- [Work order]: In the data, extract each line that holds the string "turquoise".

- [Exercise materials]:
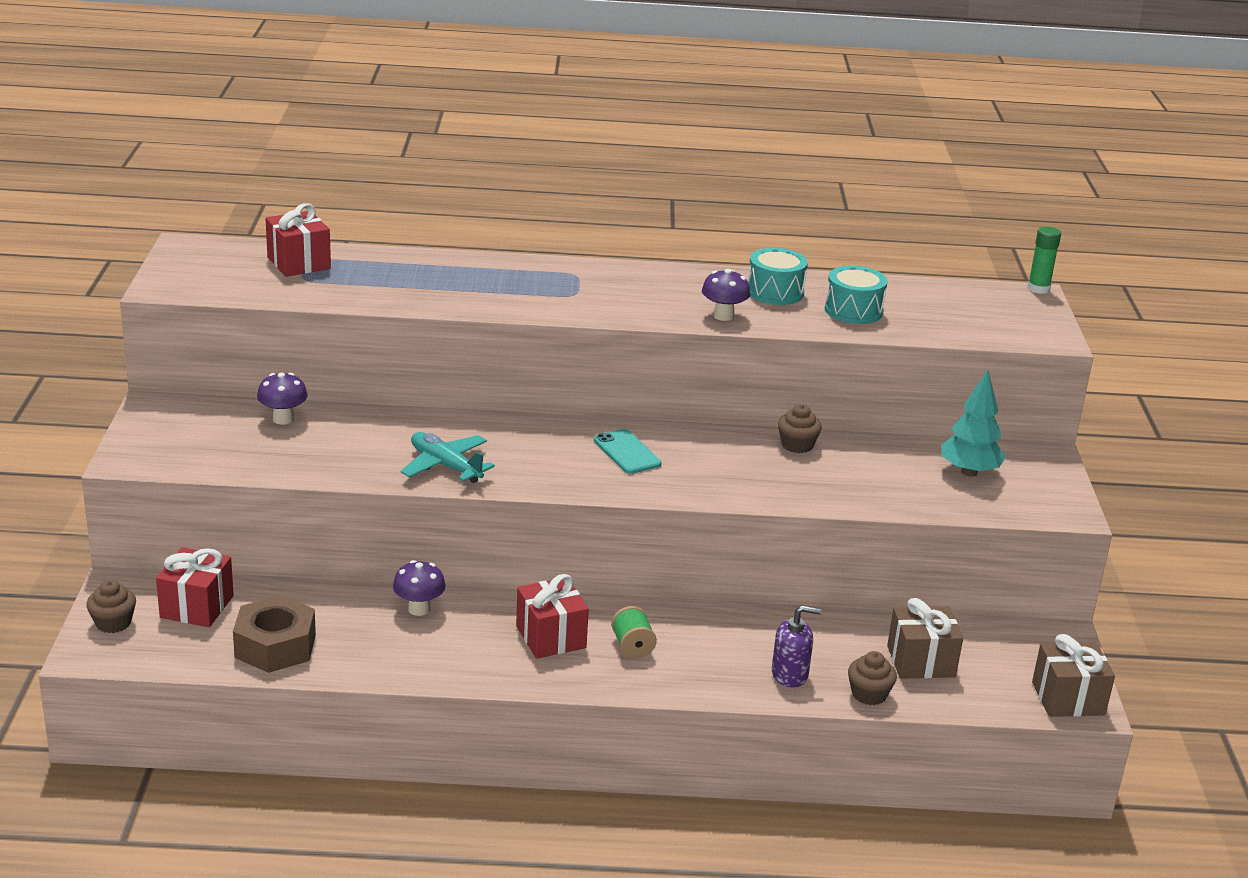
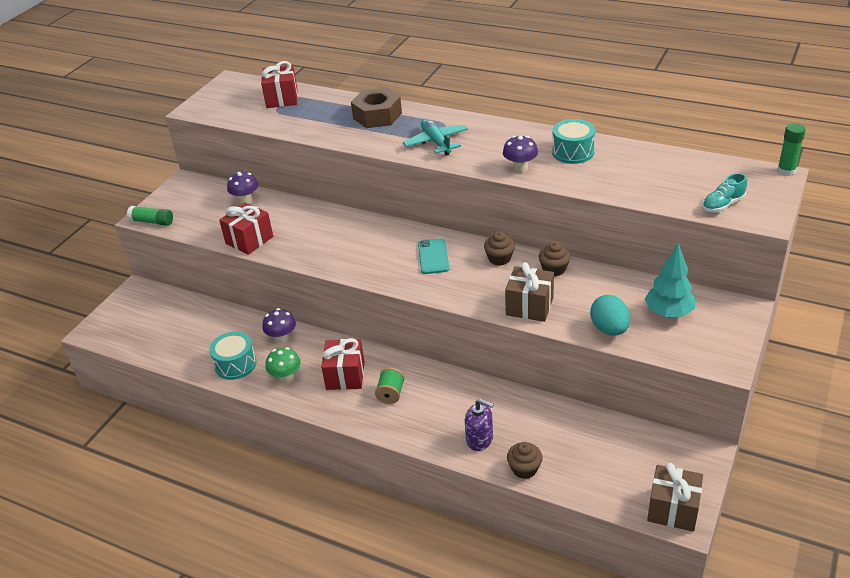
camera: 30 degrees right, 10 degrees up
(113, 623) = (117, 314): brown cupcake -> brown cupcake (499, 258)
(147, 464) = (152, 222): none -> green glue stick
(197, 607) = (165, 312): red gift -> red gift (249, 240)
(275, 646) = (187, 348): brown nut -> brown nut (377, 116)
(445, 466) = (313, 249): turquoise plane -> turquoise plane (436, 142)
(464, 655) = (286, 377): none -> green mushroom
(853, 311) = (620, 174): turquoise drum -> turquoise drum (235, 364)
(914, 499) = (609, 329): none -> turquoise egg
(921, 661) = (579, 450): brown gift -> brown gift (529, 306)
(997, 329) = (723, 204): none -> turquoise shoe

- [Result of this exercise]:
(445, 466) = (313, 249): turquoise plane -> turquoise plane (436, 142)
(853, 311) = (620, 174): turquoise drum -> turquoise drum (235, 364)
(914, 499) = (609, 329): none -> turquoise egg
(997, 329) = (723, 204): none -> turquoise shoe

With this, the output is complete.